=== Problem to work on ===
Return each line below exactly as it reads, and omit any image in it.

(Object change descriptions)
○ ○ ○
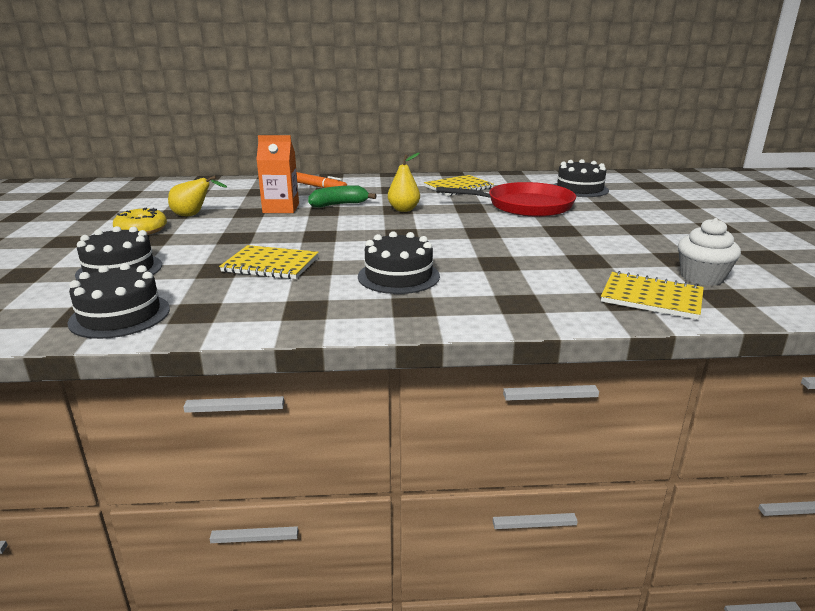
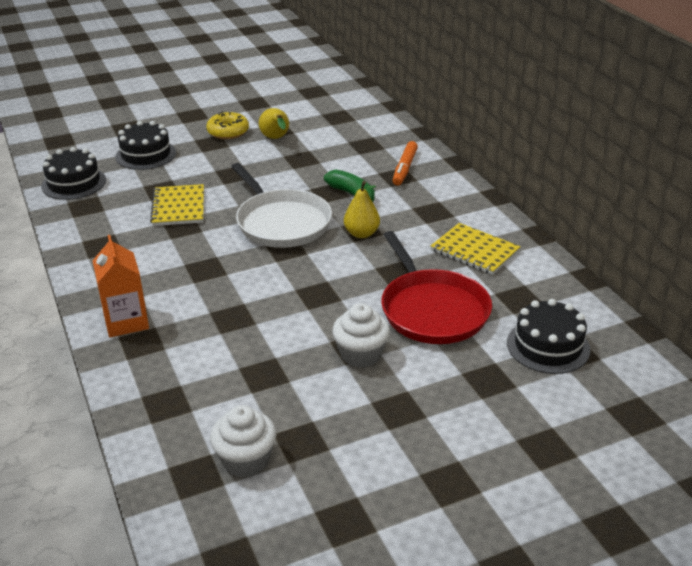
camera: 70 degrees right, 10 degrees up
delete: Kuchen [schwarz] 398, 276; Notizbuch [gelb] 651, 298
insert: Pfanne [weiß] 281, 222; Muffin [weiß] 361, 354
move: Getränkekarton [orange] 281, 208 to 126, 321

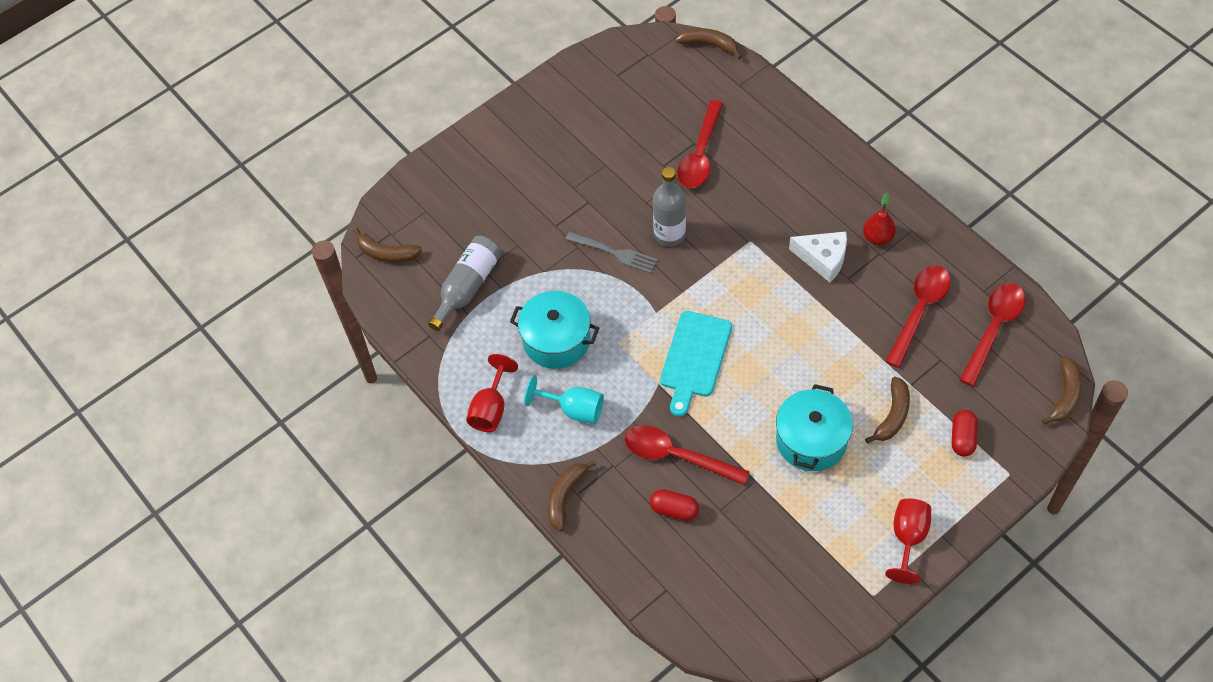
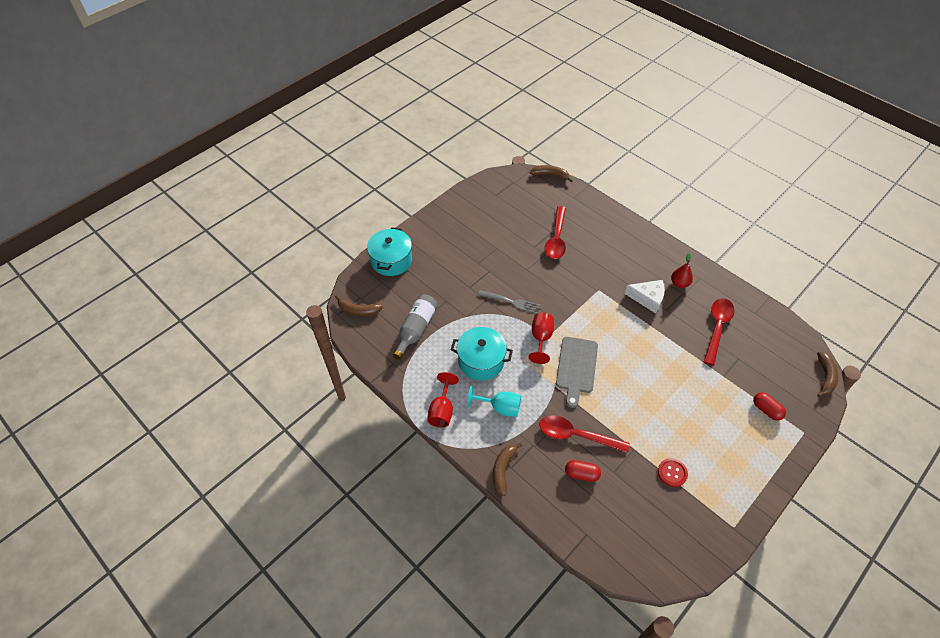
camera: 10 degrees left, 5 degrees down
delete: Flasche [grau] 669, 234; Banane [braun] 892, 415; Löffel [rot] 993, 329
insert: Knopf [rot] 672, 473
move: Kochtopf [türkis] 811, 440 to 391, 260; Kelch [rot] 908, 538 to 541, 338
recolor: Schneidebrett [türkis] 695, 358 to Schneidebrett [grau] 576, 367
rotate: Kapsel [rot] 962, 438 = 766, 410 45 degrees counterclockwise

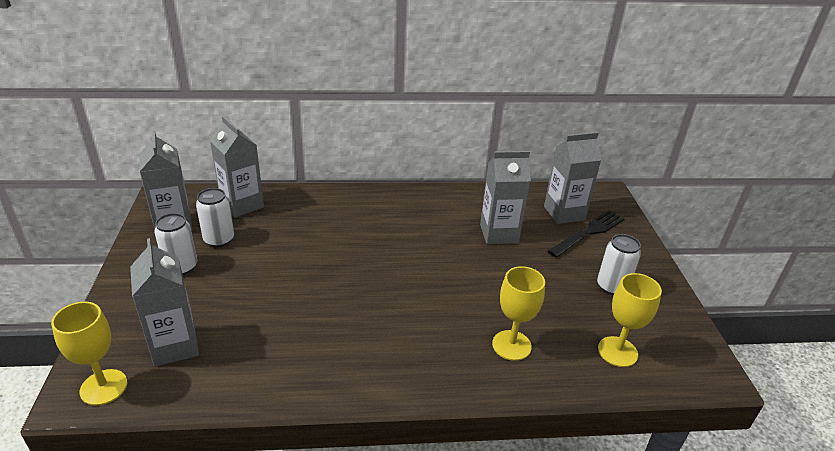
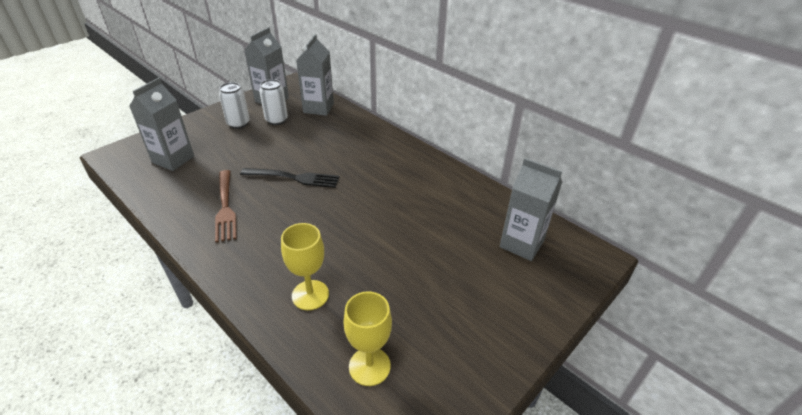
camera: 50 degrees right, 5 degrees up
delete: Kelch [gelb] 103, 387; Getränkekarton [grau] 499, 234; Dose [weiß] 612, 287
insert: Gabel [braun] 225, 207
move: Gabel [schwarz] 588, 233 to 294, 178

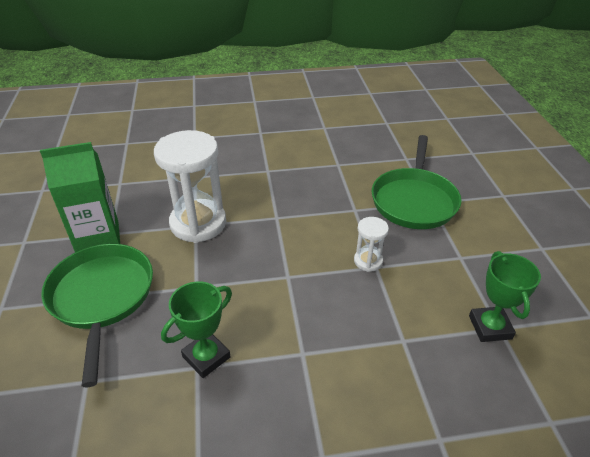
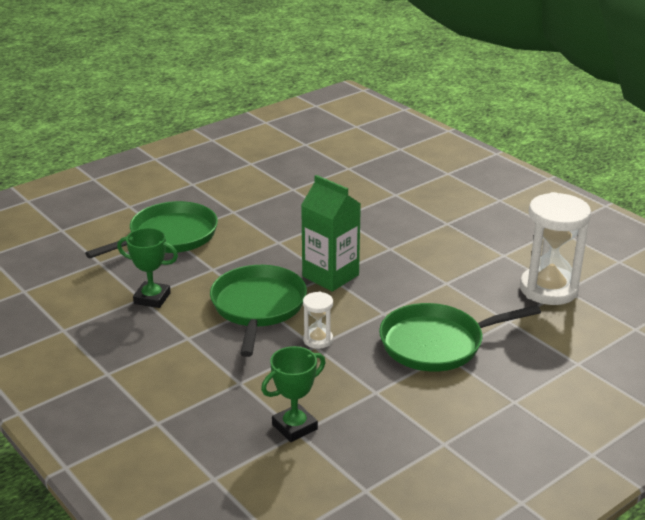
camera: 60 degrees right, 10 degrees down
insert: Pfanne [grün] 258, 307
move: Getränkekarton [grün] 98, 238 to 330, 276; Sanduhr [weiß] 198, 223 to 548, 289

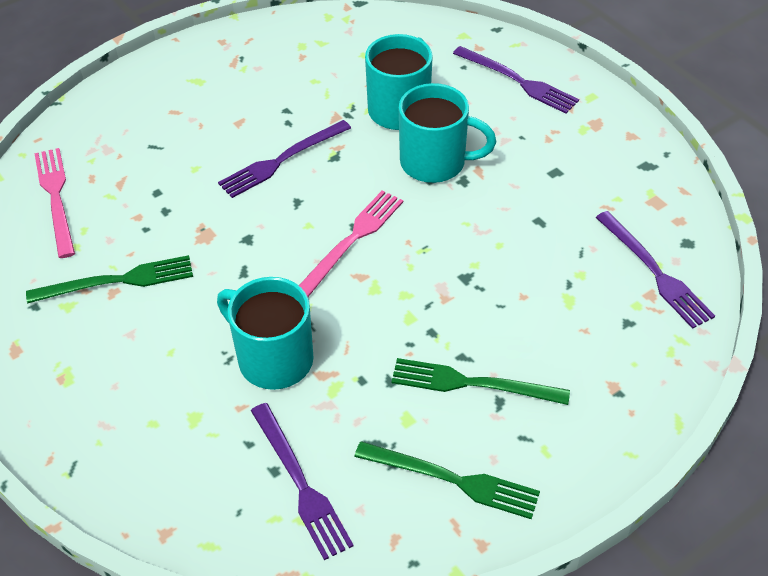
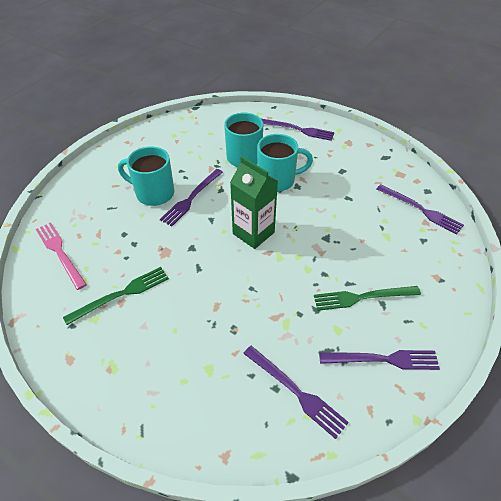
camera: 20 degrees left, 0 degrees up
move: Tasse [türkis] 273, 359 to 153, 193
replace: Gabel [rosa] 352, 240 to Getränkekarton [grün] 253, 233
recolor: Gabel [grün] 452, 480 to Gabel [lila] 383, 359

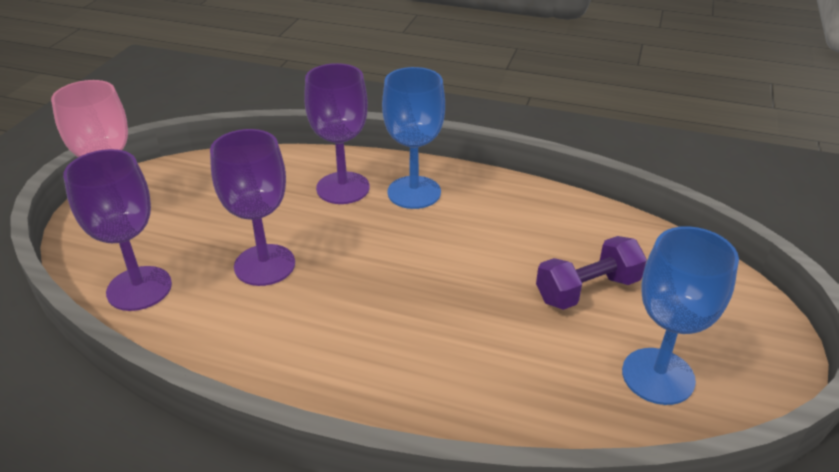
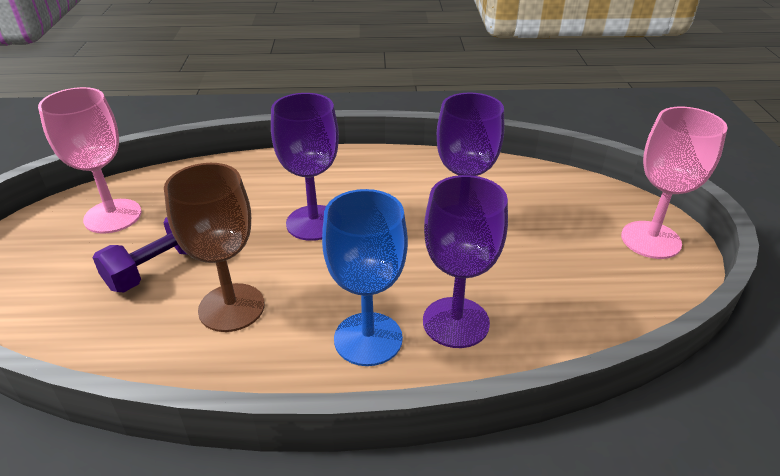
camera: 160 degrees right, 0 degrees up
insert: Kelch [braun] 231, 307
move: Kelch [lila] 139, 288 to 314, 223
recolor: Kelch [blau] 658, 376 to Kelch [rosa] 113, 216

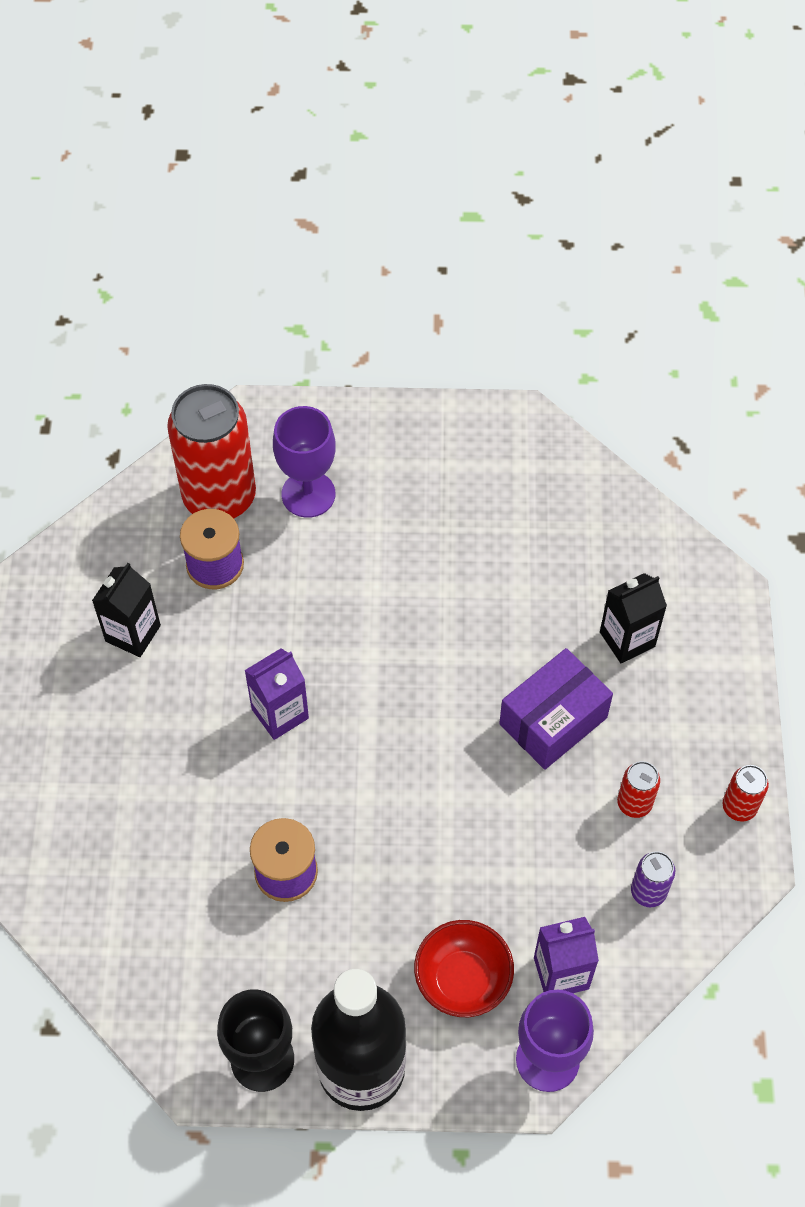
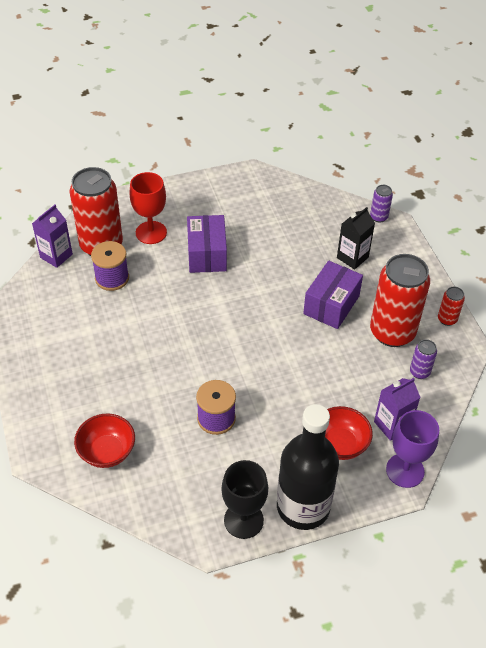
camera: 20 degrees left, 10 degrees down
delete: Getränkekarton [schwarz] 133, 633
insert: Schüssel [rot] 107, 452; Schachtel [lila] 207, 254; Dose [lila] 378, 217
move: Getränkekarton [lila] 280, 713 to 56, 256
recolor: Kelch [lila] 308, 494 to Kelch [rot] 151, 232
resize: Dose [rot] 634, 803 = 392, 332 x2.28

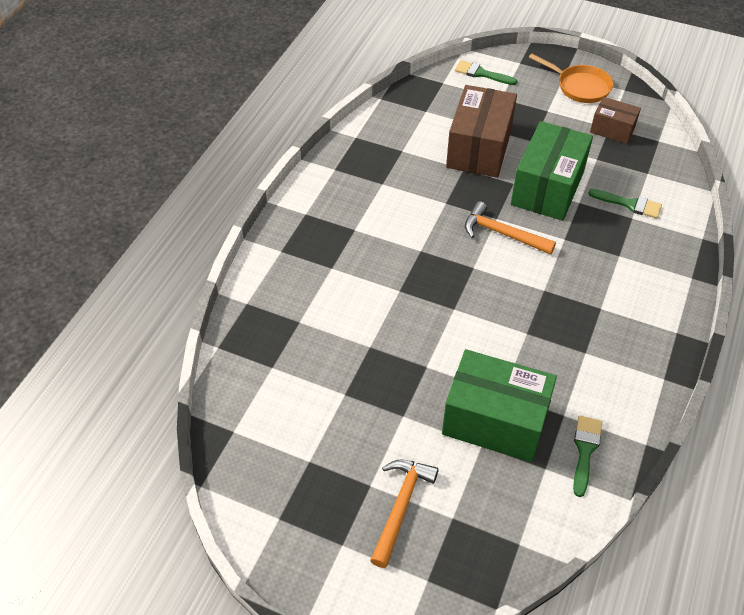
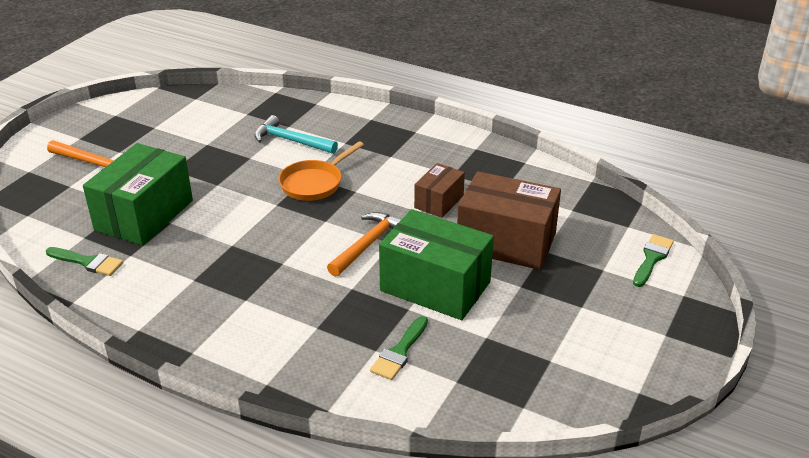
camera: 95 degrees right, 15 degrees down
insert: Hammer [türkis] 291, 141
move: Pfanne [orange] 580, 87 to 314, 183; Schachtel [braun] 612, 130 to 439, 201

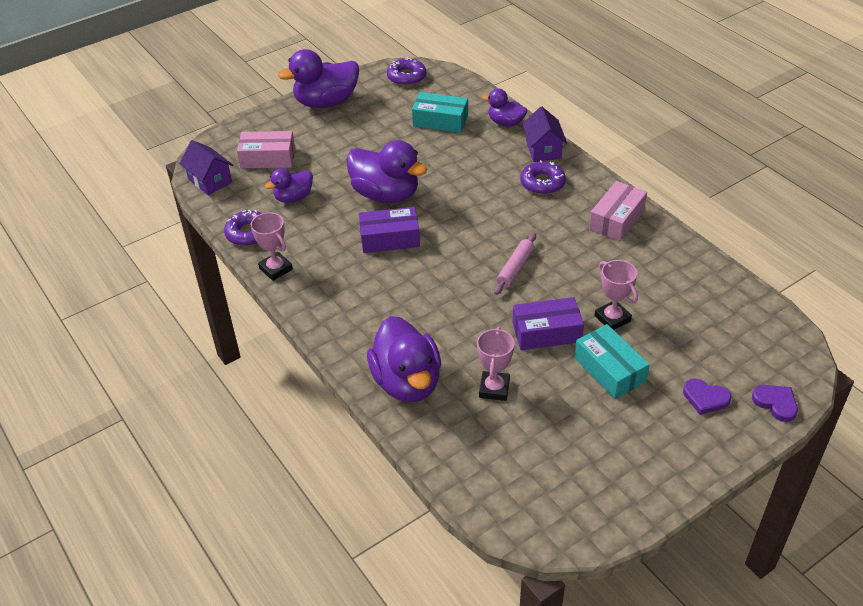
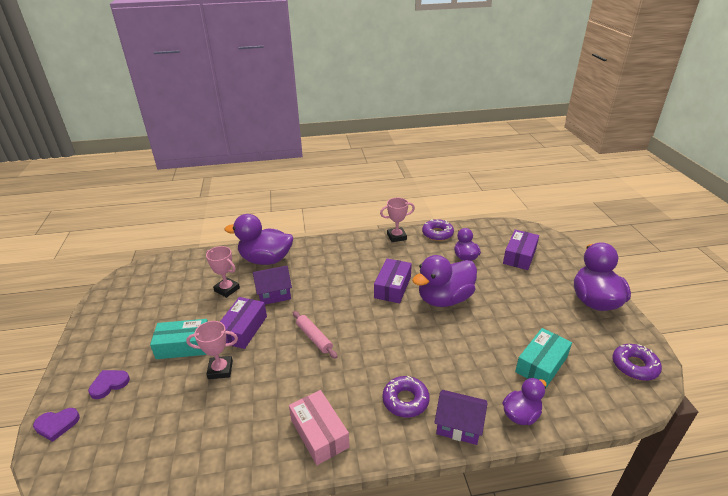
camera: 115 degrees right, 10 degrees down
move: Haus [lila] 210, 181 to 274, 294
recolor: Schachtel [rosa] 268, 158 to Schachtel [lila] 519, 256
○ ○ ○
=== Response ===
camera: 70 degrees right, 10 degrees up
delete: Kuchen [schwarz] 398, 276; Notizbuch [gelb] 651, 298
insert: Pfanne [weiß] 281, 222; Muffin [weiß] 361, 354
move: Getränkekarton [orange] 281, 208 to 126, 321

camera: 10 degrees left, 5 degrees down
delete: Flasche [grau] 669, 234; Banane [braun] 892, 415; Löffel [rot] 993, 329
insert: Knopf [rot] 672, 473
move: Kochtopf [türkis] 811, 440 to 391, 260; Kelch [rot] 908, 538 to 541, 338
recolor: Schneidebrett [türkis] 695, 358 to Schneidebrett [grau] 576, 367
rotate: Kapsel [rot] 962, 438 = 766, 410 45 degrees counterclockwise

camera: 50 degrees right, 5 degrees up
delete: Kelch [gelb] 103, 387; Getränkekarton [grau] 499, 234; Dose [weiß] 612, 287
insert: Gabel [braun] 225, 207
move: Gabel [schwarz] 588, 233 to 294, 178

camera: 60 degrees right, 10 degrees down
insert: Pfanne [grün] 258, 307
move: Getränkekarton [grün] 98, 238 to 330, 276; Sanduhr [weiß] 198, 223 to 548, 289

camera: 20 degrees left, 0 degrees up
move: Tasse [türkis] 273, 359 to 153, 193
replace: Gabel [rosa] 352, 240 to Getränkekarton [grün] 253, 233
recolor: Gabel [grün] 452, 480 to Gabel [lila] 383, 359

camera: 160 degrees right, 0 degrees up
insert: Kelch [braun] 231, 307
move: Kelch [lila] 139, 288 to 314, 223
recolor: Kelch [blau] 658, 376 to Kelch [rosa] 113, 216

camera: 20 degrees left, 10 degrees down
delete: Getränkekarton [schwarz] 133, 633
insert: Schüssel [rot] 107, 452; Schachtel [lila] 207, 254; Dose [lila] 378, 217
move: Getränkekarton [lila] 280, 713 to 56, 256
recolor: Kelch [lila] 308, 494 to Kelch [rot] 151, 232
resize: Dose [rot] 634, 803 = 392, 332 x2.28

camera: 95 degrees right, 15 degrees down
insert: Hammer [türkis] 291, 141
move: Pfanne [orange] 580, 87 to 314, 183; Schachtel [braun] 612, 130 to 439, 201

camera: 115 degrees right, 10 degrees down
move: Haus [lila] 210, 181 to 274, 294
recolor: Schachtel [rosa] 268, 158 to Schachtel [lila] 519, 256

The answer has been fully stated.